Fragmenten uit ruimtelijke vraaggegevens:
..............................

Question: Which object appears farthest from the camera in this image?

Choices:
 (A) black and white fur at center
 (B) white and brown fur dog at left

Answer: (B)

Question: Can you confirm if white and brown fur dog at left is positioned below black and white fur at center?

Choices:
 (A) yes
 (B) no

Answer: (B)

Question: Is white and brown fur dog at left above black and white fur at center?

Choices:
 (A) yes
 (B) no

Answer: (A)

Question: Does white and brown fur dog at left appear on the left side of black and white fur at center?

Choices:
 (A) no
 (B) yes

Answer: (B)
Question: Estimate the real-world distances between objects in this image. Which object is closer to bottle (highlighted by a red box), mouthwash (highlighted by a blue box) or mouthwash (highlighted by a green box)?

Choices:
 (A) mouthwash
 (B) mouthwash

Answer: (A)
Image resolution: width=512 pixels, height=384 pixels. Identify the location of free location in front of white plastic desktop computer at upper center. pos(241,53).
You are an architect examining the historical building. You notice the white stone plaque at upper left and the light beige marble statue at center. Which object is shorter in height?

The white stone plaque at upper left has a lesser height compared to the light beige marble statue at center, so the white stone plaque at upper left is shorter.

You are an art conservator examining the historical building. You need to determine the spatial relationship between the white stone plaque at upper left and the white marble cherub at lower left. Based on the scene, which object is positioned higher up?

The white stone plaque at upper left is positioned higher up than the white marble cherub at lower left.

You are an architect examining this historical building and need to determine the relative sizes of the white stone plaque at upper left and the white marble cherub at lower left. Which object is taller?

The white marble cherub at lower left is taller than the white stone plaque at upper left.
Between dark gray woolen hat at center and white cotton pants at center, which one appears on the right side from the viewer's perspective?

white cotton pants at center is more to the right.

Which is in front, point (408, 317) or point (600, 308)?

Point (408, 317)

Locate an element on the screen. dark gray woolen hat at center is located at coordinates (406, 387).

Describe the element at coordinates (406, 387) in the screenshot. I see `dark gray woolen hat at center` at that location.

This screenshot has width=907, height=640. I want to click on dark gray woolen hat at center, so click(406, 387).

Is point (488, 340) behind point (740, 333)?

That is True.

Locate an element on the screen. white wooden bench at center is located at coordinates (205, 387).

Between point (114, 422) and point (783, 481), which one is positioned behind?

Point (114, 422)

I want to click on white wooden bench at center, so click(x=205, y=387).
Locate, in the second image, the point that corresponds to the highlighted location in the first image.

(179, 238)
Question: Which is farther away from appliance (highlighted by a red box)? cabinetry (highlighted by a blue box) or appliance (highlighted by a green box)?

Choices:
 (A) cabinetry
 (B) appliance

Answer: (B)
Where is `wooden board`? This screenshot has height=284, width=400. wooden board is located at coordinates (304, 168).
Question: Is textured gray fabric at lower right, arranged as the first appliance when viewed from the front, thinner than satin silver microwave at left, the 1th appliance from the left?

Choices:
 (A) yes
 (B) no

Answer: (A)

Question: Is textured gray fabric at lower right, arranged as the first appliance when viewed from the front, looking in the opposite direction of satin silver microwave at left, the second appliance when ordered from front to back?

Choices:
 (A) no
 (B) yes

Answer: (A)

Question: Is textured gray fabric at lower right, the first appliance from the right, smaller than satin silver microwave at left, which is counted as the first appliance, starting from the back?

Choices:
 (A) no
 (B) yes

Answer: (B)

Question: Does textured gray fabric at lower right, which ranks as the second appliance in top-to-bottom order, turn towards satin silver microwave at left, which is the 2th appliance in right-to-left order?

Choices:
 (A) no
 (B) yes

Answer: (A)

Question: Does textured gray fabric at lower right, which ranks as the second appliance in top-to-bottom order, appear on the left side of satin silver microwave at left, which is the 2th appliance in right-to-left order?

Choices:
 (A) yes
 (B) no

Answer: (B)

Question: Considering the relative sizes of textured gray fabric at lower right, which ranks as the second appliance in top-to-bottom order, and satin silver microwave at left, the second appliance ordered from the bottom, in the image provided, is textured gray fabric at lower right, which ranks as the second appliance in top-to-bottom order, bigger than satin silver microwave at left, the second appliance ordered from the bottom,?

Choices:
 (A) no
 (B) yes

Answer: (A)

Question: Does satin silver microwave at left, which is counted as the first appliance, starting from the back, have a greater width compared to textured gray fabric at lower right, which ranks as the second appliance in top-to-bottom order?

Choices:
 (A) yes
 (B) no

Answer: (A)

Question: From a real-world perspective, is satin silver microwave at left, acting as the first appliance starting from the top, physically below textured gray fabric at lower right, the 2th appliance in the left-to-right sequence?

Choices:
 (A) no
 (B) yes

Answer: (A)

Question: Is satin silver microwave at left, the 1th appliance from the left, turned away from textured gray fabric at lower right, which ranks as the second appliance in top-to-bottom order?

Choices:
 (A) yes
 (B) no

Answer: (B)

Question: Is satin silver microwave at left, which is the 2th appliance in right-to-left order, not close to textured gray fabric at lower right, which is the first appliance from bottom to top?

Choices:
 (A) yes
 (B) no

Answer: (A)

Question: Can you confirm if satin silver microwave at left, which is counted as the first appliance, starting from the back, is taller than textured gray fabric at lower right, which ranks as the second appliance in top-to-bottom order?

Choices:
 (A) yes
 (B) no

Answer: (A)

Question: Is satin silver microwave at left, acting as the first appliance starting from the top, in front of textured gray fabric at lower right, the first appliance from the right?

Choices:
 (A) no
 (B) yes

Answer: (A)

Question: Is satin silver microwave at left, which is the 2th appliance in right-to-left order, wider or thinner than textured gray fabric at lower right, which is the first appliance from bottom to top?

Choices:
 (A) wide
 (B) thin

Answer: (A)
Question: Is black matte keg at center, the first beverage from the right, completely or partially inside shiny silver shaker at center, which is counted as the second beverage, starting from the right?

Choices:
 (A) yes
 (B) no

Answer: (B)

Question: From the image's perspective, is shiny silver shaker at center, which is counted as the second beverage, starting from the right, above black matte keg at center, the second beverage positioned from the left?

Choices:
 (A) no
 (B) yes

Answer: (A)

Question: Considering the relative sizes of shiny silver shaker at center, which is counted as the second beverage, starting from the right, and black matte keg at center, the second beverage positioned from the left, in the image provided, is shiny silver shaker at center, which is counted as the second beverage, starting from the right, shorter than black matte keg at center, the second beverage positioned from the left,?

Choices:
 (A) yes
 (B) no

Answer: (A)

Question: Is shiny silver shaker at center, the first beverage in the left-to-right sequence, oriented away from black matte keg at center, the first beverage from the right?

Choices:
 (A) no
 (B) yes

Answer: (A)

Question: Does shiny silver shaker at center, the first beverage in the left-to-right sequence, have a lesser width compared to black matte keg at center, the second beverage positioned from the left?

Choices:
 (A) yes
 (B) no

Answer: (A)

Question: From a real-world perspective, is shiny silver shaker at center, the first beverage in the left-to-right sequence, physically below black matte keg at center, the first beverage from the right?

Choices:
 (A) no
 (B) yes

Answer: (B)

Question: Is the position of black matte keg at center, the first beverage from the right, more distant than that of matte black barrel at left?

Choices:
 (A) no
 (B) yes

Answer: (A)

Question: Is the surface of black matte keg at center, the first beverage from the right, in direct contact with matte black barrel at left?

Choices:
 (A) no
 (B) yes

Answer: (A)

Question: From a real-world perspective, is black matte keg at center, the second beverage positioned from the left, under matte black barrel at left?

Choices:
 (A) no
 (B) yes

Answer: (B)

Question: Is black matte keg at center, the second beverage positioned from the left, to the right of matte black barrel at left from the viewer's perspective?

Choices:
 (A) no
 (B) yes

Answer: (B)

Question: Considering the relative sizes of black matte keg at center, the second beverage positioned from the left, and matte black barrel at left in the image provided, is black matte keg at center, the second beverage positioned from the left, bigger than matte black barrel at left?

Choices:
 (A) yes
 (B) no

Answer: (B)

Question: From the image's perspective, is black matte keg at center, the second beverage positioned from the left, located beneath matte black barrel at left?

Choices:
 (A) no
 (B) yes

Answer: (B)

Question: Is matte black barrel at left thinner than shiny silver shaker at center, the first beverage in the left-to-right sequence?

..............................

— Wat gevraagd wordt —
Kopieer uit de gegevens hierboven woordelijk de regels vanaf de regel met "You are an art" tot en met de regel met "The white stone plaque at upper left is positioned".

— Antwoord —
You are an art conservator examining the historical building. You need to determine the spatial relationship between the white stone plaque at upper left and the white marble cherub at lower left. Based on the scene, which object is positioned higher up?

The white stone plaque at upper left is positioned higher up than the white marble cherub at lower left.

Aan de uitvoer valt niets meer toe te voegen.